# Goal of the exercise
Through the end of the data below, output every line exactly, beginning with the line that contains "none -> black brick D4:G4 level 1".

Segment Start: Provided information

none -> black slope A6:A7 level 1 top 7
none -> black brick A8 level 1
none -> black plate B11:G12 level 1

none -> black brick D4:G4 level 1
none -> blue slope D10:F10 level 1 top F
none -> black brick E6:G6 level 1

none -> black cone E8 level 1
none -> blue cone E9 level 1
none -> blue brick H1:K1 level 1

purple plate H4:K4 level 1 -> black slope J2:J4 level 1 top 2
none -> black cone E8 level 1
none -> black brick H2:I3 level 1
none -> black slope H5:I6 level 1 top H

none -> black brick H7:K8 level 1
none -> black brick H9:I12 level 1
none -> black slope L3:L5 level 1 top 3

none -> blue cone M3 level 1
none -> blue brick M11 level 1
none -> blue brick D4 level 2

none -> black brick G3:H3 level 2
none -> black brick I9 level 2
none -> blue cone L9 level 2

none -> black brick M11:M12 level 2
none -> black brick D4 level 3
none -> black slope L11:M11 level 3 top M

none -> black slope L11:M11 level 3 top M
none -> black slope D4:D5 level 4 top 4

Segment End: Provided information

# Finished task
none -> black brick D4:G4 level 1
none -> blue slope D10:F10 level 1 top F
none -> black brick E6:G6 level 1

none -> black cone E8 level 1
none -> blue cone E9 level 1
none -> blue brick H1:K1 level 1

purple plate H4:K4 level 1 -> black slope J2:J4 level 1 top 2
none -> black cone E8 level 1
none -> black brick H2:I3 level 1
none -> black slope H5:I6 level 1 top H

none -> black brick H7:K8 level 1
none -> black brick H9:I12 level 1
none -> black slope L3:L5 level 1 top 3

none -> blue cone M3 level 1
none -> blue brick M11 level 1
none -> blue brick D4 level 2

none -> black brick G3:H3 level 2
none -> black brick I9 level 2
none -> blue cone L9 level 2

none -> black brick M11:M12 level 2
none -> black brick D4 level 3
none -> black slope L11:M11 level 3 top M

none -> black slope L11:M11 level 3 top M
none -> black slope D4:D5 level 4 top 4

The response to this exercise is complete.